# YOUR OBJECTIVE
Repeat the records below verbatim, and do not copy their pictures.

(RECORD EXTRACTS begins)

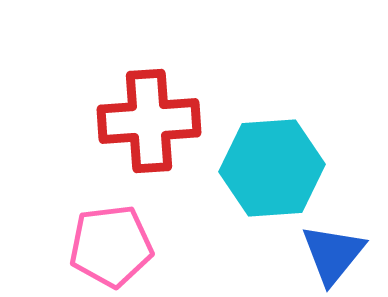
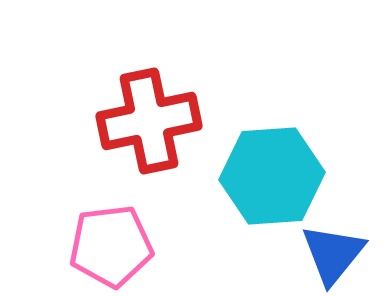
red cross: rotated 8 degrees counterclockwise
cyan hexagon: moved 8 px down
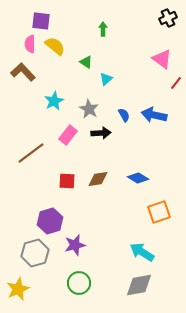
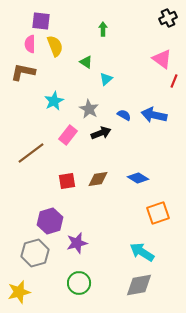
yellow semicircle: rotated 30 degrees clockwise
brown L-shape: rotated 35 degrees counterclockwise
red line: moved 2 px left, 2 px up; rotated 16 degrees counterclockwise
blue semicircle: rotated 32 degrees counterclockwise
black arrow: rotated 18 degrees counterclockwise
red square: rotated 12 degrees counterclockwise
orange square: moved 1 px left, 1 px down
purple star: moved 2 px right, 2 px up
yellow star: moved 1 px right, 3 px down; rotated 10 degrees clockwise
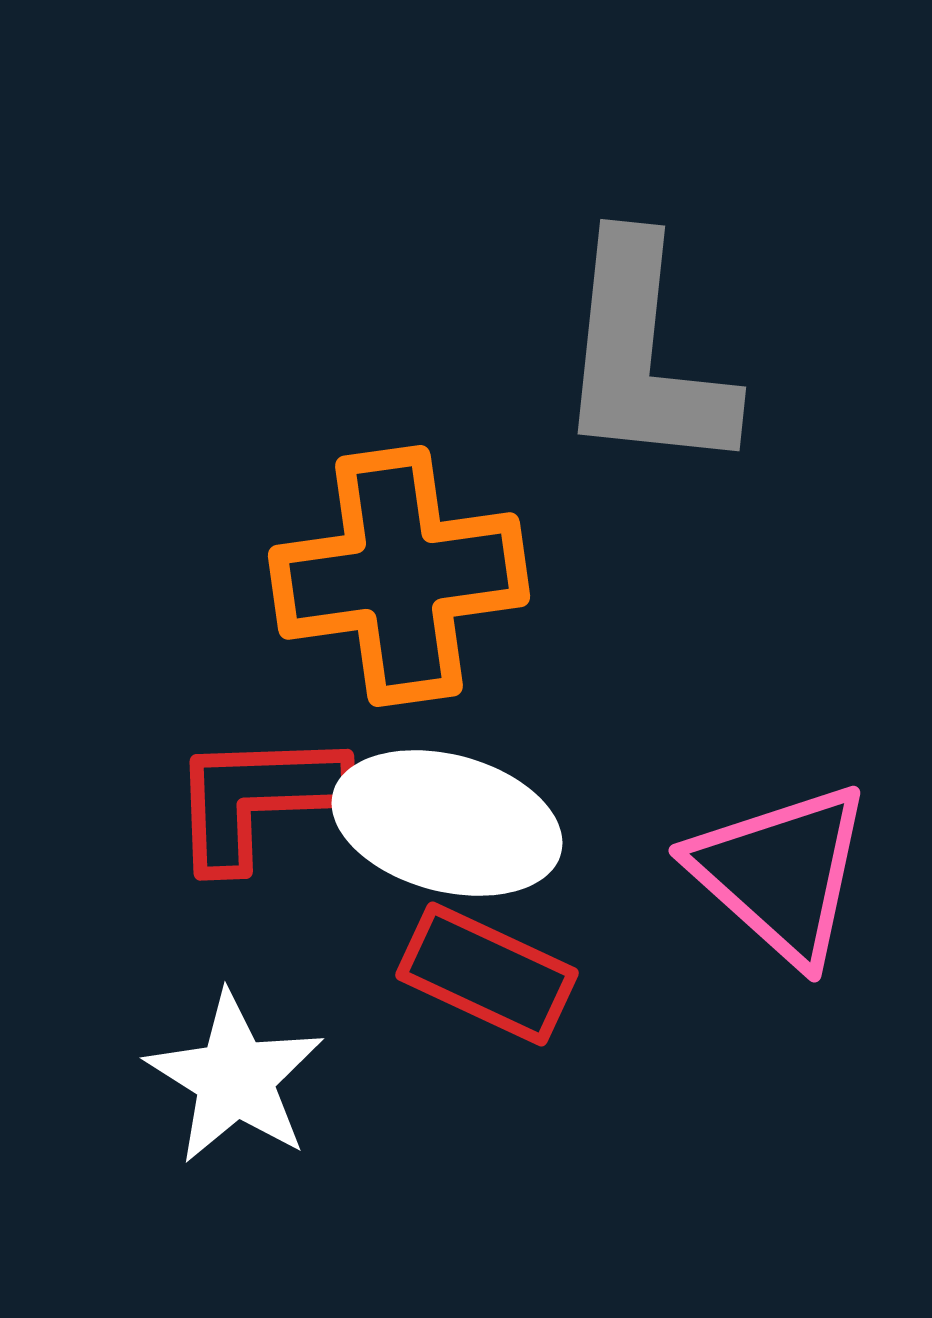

(RECORD EXTRACTS ends)

# RESULT
red cross: rotated 8 degrees counterclockwise
cyan hexagon: moved 8 px down
yellow semicircle: rotated 30 degrees clockwise
brown L-shape: rotated 35 degrees counterclockwise
red line: moved 2 px left, 2 px up; rotated 16 degrees counterclockwise
blue semicircle: rotated 32 degrees counterclockwise
black arrow: rotated 18 degrees counterclockwise
red square: rotated 12 degrees counterclockwise
orange square: moved 1 px left, 1 px down
purple star: moved 2 px right, 2 px up
yellow star: moved 1 px right, 3 px down; rotated 10 degrees clockwise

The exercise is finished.